The problem
Please repeat only the stretch of records running from the first line through the line that contains "black cupcake: 4 -> 2".

──────── Source records

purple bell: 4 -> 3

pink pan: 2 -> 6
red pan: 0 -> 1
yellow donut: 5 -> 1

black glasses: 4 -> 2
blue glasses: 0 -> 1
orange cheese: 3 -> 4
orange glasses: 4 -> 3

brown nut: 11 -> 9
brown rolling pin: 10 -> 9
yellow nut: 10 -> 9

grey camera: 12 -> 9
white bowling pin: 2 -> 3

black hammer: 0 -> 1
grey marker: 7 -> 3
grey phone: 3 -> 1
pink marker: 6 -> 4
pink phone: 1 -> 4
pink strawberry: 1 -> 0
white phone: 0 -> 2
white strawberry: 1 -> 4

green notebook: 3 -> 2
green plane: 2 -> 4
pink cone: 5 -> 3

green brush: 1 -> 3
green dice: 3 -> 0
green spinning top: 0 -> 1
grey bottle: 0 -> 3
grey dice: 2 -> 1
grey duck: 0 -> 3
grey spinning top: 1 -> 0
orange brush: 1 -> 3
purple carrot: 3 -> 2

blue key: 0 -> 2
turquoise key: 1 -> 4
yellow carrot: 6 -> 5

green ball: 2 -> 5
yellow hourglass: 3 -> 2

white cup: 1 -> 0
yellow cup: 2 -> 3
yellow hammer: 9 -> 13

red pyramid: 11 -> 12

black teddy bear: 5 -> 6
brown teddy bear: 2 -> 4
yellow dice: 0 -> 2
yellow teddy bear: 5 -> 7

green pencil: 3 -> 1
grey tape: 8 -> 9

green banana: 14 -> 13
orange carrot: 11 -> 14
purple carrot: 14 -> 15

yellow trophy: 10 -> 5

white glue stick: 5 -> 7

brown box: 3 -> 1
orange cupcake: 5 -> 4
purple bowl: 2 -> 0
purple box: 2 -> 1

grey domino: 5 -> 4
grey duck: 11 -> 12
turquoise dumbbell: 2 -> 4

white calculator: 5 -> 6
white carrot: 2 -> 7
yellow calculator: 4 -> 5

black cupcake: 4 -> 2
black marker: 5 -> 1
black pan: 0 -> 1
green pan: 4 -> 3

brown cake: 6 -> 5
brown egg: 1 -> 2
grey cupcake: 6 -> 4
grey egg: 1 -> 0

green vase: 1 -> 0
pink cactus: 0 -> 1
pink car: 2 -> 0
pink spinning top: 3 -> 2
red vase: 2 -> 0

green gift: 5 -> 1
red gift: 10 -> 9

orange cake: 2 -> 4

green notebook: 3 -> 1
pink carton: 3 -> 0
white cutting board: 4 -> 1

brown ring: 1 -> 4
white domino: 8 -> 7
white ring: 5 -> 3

────────────────

Answer box
purple bell: 4 -> 3

pink pan: 2 -> 6
red pan: 0 -> 1
yellow donut: 5 -> 1

black glasses: 4 -> 2
blue glasses: 0 -> 1
orange cheese: 3 -> 4
orange glasses: 4 -> 3

brown nut: 11 -> 9
brown rolling pin: 10 -> 9
yellow nut: 10 -> 9

grey camera: 12 -> 9
white bowling pin: 2 -> 3

black hammer: 0 -> 1
grey marker: 7 -> 3
grey phone: 3 -> 1
pink marker: 6 -> 4
pink phone: 1 -> 4
pink strawberry: 1 -> 0
white phone: 0 -> 2
white strawberry: 1 -> 4

green notebook: 3 -> 2
green plane: 2 -> 4
pink cone: 5 -> 3

green brush: 1 -> 3
green dice: 3 -> 0
green spinning top: 0 -> 1
grey bottle: 0 -> 3
grey dice: 2 -> 1
grey duck: 0 -> 3
grey spinning top: 1 -> 0
orange brush: 1 -> 3
purple carrot: 3 -> 2

blue key: 0 -> 2
turquoise key: 1 -> 4
yellow carrot: 6 -> 5

green ball: 2 -> 5
yellow hourglass: 3 -> 2

white cup: 1 -> 0
yellow cup: 2 -> 3
yellow hammer: 9 -> 13

red pyramid: 11 -> 12

black teddy bear: 5 -> 6
brown teddy bear: 2 -> 4
yellow dice: 0 -> 2
yellow teddy bear: 5 -> 7

green pencil: 3 -> 1
grey tape: 8 -> 9

green banana: 14 -> 13
orange carrot: 11 -> 14
purple carrot: 14 -> 15

yellow trophy: 10 -> 5

white glue stick: 5 -> 7

brown box: 3 -> 1
orange cupcake: 5 -> 4
purple bowl: 2 -> 0
purple box: 2 -> 1

grey domino: 5 -> 4
grey duck: 11 -> 12
turquoise dumbbell: 2 -> 4

white calculator: 5 -> 6
white carrot: 2 -> 7
yellow calculator: 4 -> 5

black cupcake: 4 -> 2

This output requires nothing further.